** Opening RECORDS SUPPLIED block **
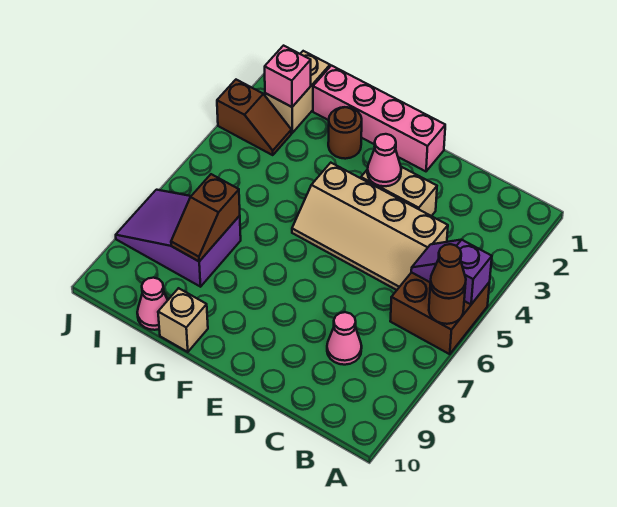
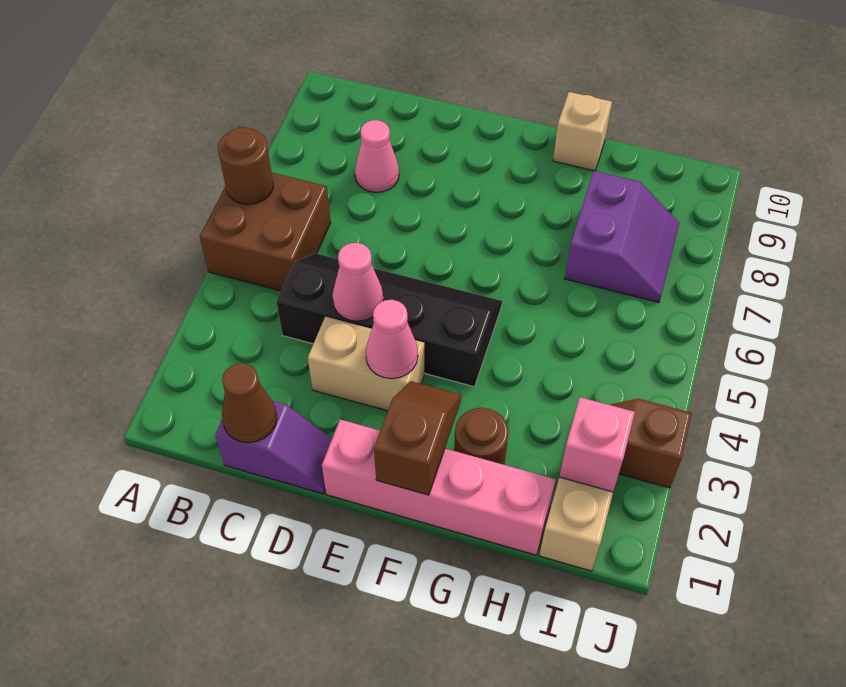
purple slope A5:B5 level 2 top A -> purple slope C1:D1 level 1 top C
brown cone A6 level 3 -> brown cone C1 level 2
tan slope C4:F5 level 1 top 4 -> black slope C4:F5 level 1 top 4
purple slope H7:J8 level 1 top H -> purple slope H7:I8 level 1 top H
brown slope H7:H8 level 2 top 7 -> brown slope F1:F2 level 2 top 1
pink cone H10 level 1 -> pink cone D4 level 2

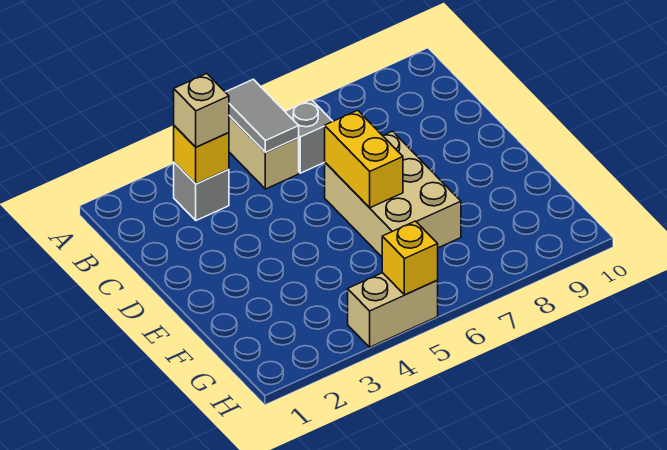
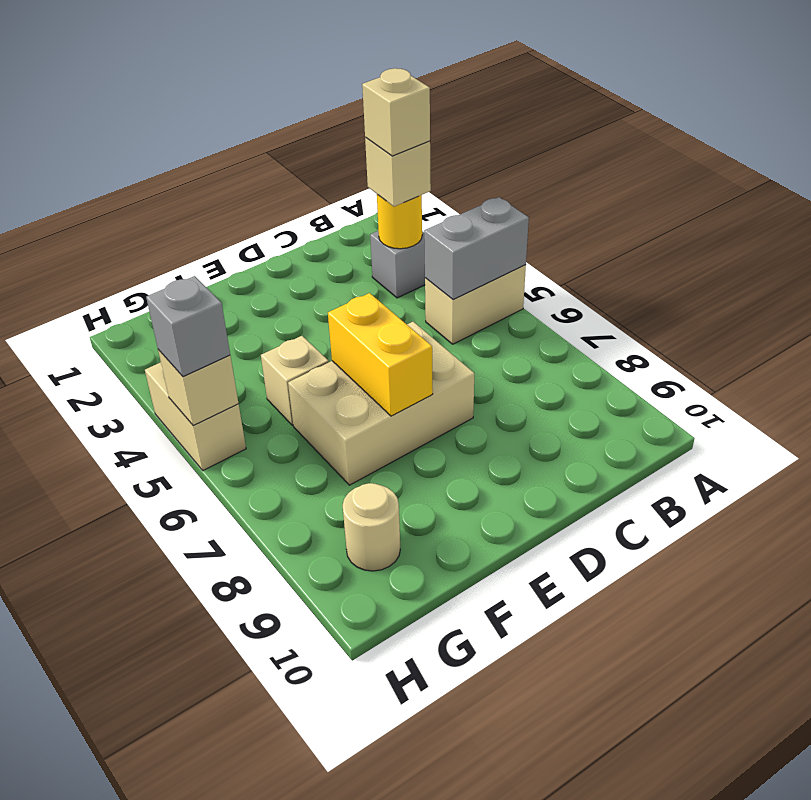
grey tile A5:B5 level 2 -> grey brick A5:B5 level 2
yellow brick B3 level 2 -> yellow round brick B3 level 2
none -> tan brick B3 level 4
grey brick B6 level 1 -> grey brick H5 level 3
yellow brick D6:E6 level 2 -> yellow brick E6:E7 level 2
none -> tan brick F5 level 1
none -> tan round brick G9 level 1
yellow brick H5 level 2 -> tan brick H5 level 2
** Closing RECORDS SUPPLIED block **
■ YOUR TASK
The line that contains "pink cone H10 level 1 -> pink cone D4 level 2" opens the part to copy, and the last line of the records closes it; set down those lines exactly, pictures excluded.

■ ANSWER BOX
pink cone H10 level 1 -> pink cone D4 level 2

grey tile A5:B5 level 2 -> grey brick A5:B5 level 2
yellow brick B3 level 2 -> yellow round brick B3 level 2
none -> tan brick B3 level 4
grey brick B6 level 1 -> grey brick H5 level 3
yellow brick D6:E6 level 2 -> yellow brick E6:E7 level 2
none -> tan brick F5 level 1
none -> tan round brick G9 level 1
yellow brick H5 level 2 -> tan brick H5 level 2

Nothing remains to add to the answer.